§ GOAL OF THE EXERCISE
For every line in the data below that contains "none", copy the line.

Change listing data

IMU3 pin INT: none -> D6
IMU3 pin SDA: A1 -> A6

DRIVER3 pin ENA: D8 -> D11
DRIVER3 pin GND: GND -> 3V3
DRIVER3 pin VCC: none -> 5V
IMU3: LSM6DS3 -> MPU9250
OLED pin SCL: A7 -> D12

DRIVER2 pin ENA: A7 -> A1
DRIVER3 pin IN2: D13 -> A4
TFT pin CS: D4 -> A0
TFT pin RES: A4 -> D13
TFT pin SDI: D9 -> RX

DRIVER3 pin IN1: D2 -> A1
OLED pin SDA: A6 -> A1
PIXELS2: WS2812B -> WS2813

§ RESULT BELOW
IMU3 pin INT: none -> D6
DRIVER3 pin VCC: none -> 5V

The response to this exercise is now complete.